RECORDS TO PROCESS →
----

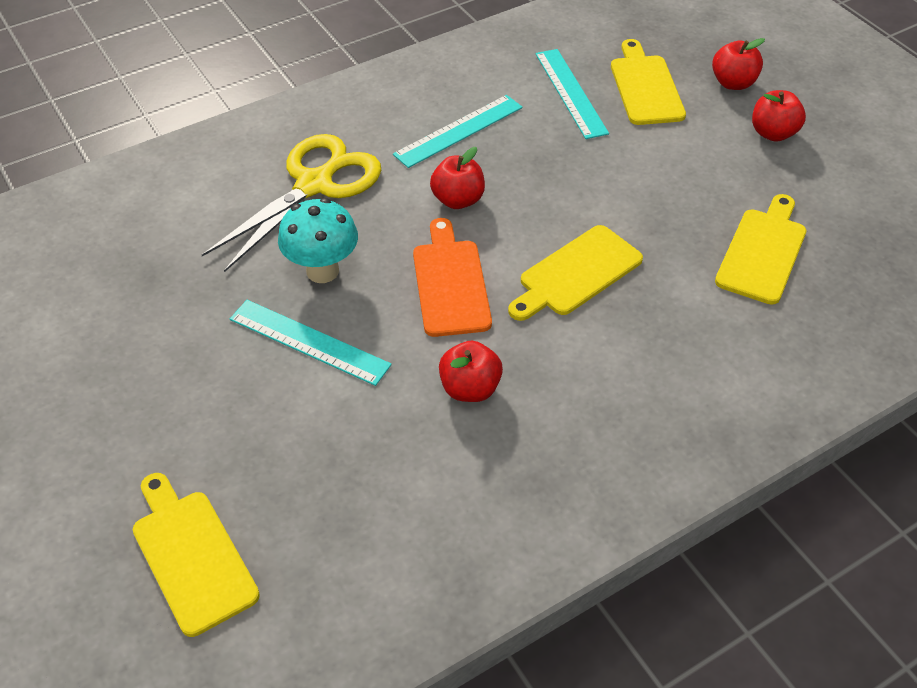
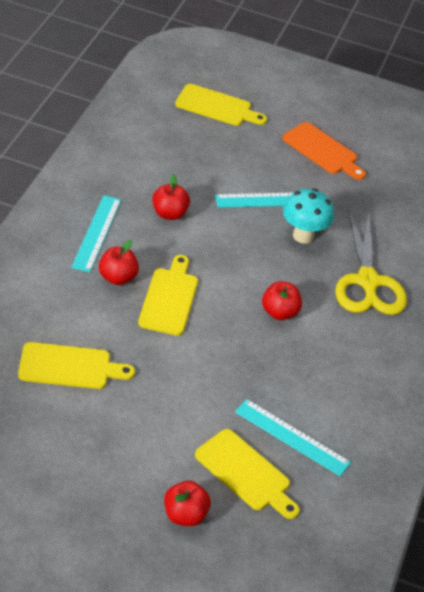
camera: 135 degrees right, 5 degrees down
(450, 283) = (231, 260): orange cutting board -> orange cutting board (322, 151)
(458, 130) = (331, 363): turquoise ruler -> turquoise ruler (97, 233)
(763, 252) = (69, 367): yellow cutting board -> yellow cutting board turned 75 degrees counterclockwise
(773, 133) = (122, 476): red apple -> red apple (117, 278)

----

WHAT IS EXPECTED → Pictures are not part of the copy; output everything else in the records exactly.

WRITTEN RESPONSE →
camera: 135 degrees right, 5 degrees down
(450, 283) = (231, 260): orange cutting board -> orange cutting board (322, 151)
(458, 130) = (331, 363): turquoise ruler -> turquoise ruler (97, 233)
(763, 252) = (69, 367): yellow cutting board -> yellow cutting board turned 75 degrees counterclockwise
(773, 133) = (122, 476): red apple -> red apple (117, 278)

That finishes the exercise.